### Challenge
Copy out only the lines beginning at the one that has "Question: Which of" and ending with the one that has "Answer: (A)", substituting "faucet" for "tap" and leaving everything else unchanged.

[Questions about pictured scenes]
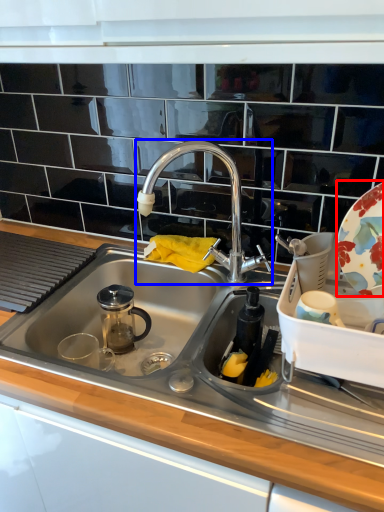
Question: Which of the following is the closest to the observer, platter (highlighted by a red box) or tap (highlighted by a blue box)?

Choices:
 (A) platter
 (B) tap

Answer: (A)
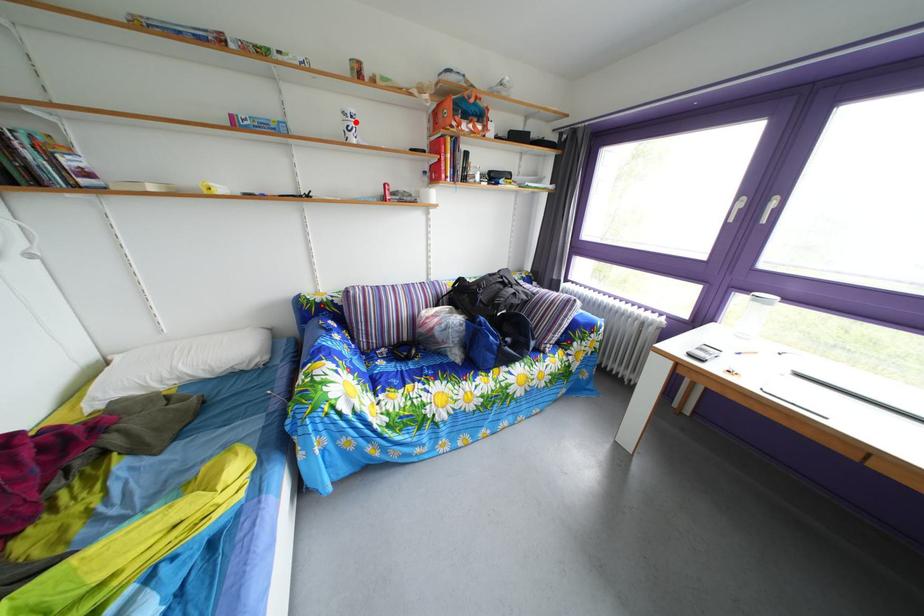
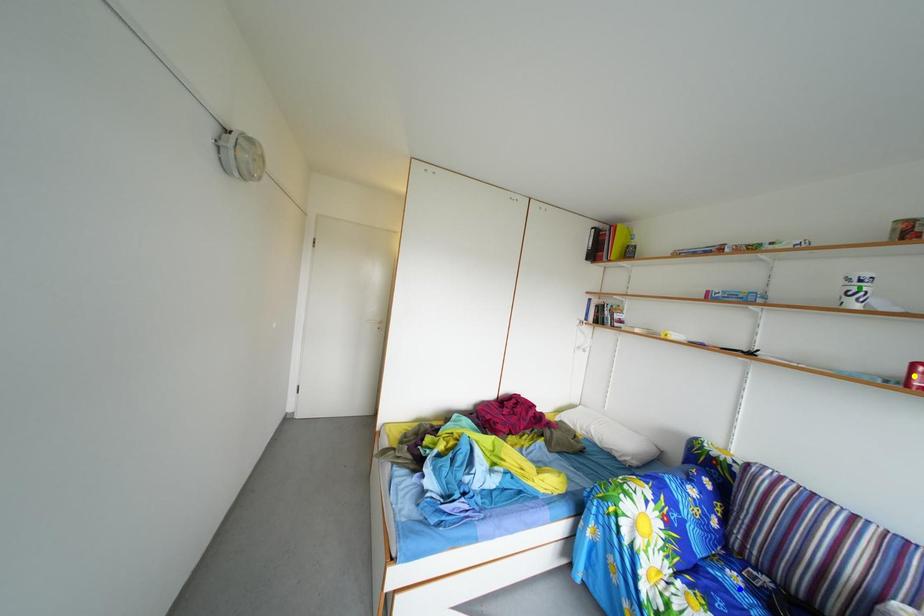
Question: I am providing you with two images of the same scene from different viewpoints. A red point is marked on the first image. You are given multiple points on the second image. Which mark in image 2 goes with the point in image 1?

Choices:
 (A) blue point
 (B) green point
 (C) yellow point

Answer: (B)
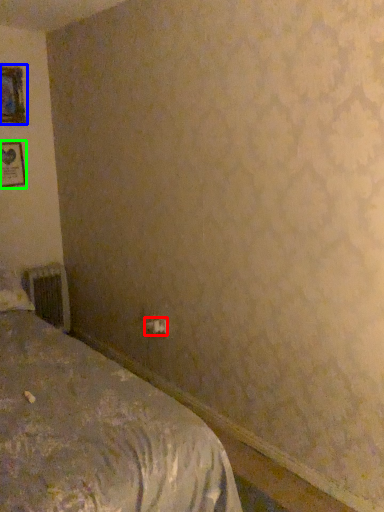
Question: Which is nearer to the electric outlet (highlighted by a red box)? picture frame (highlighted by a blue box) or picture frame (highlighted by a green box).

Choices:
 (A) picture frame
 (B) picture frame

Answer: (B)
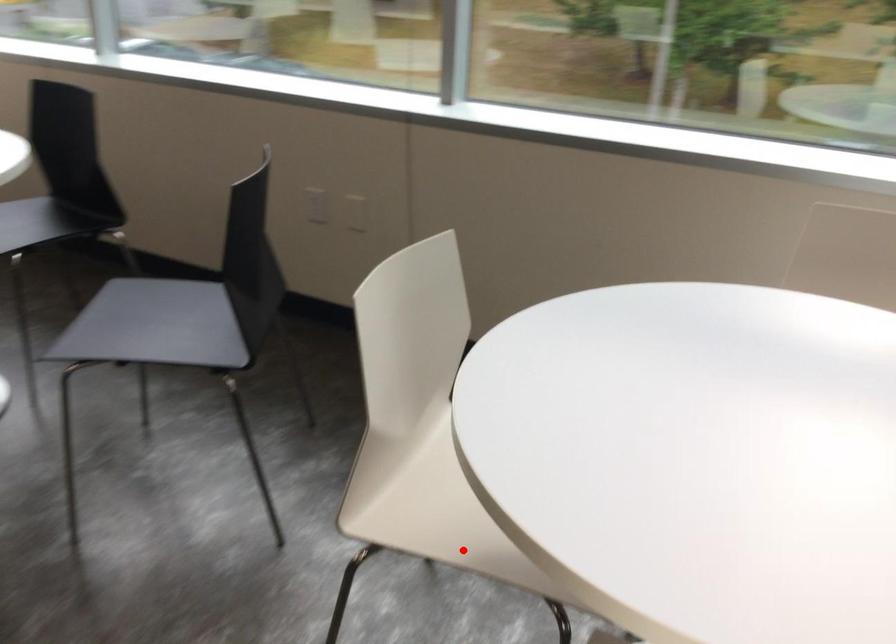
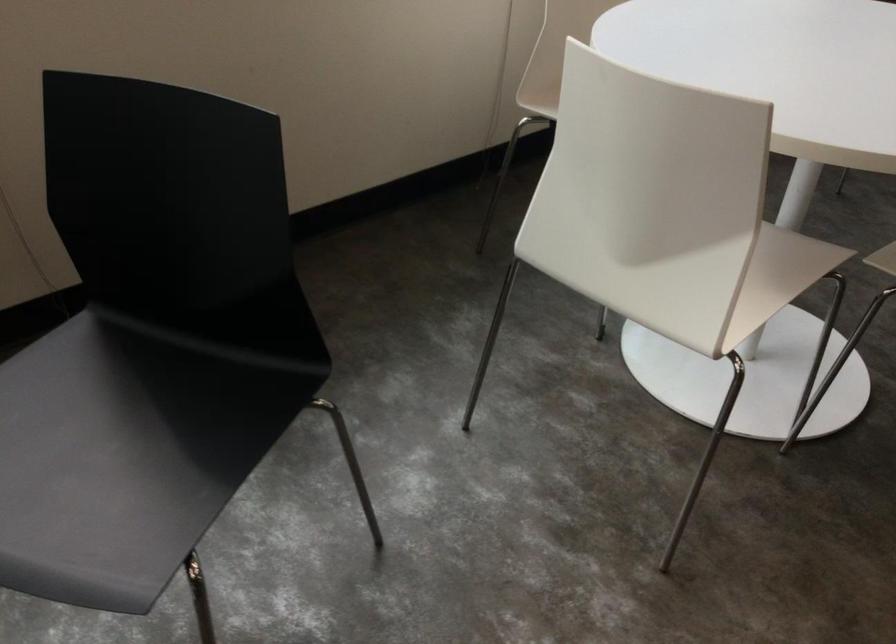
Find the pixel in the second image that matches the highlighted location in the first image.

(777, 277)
--
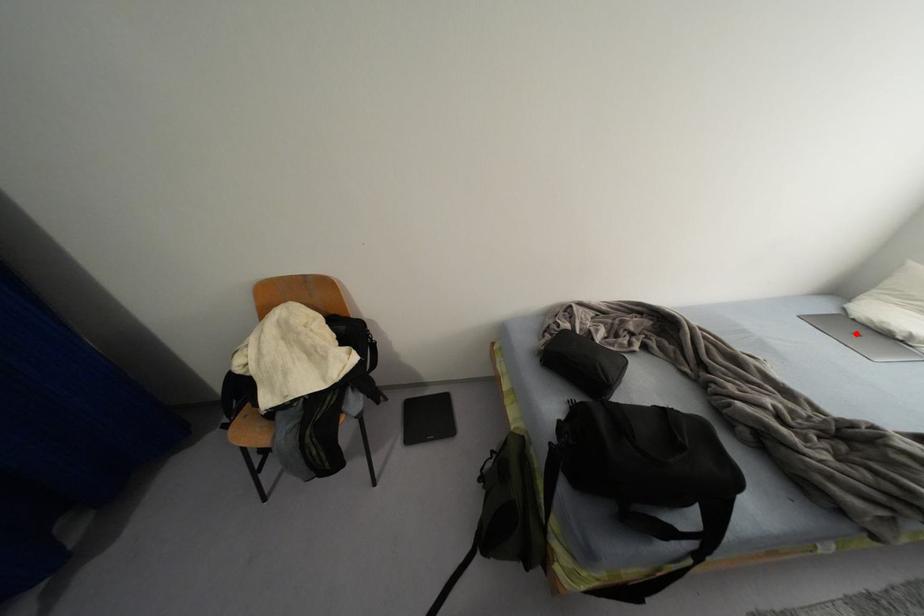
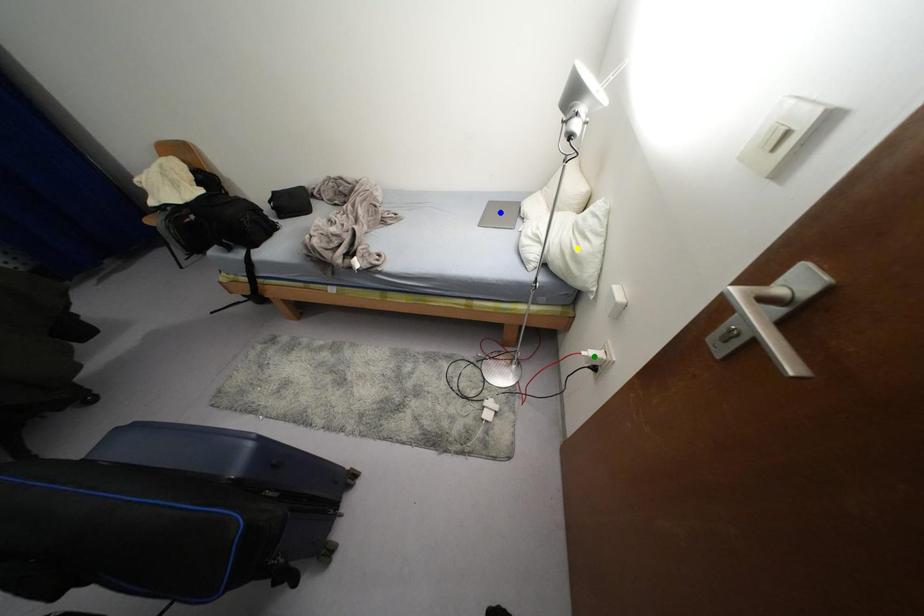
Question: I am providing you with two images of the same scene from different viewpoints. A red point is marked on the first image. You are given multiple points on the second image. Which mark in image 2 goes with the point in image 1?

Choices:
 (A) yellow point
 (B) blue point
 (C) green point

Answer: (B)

### Answer for the task
Question: Which of the following is the closest to the observer, platter (highlighted by a red box) or faucet (highlighted by a blue box)?

Choices:
 (A) platter
 (B) faucet

Answer: (A)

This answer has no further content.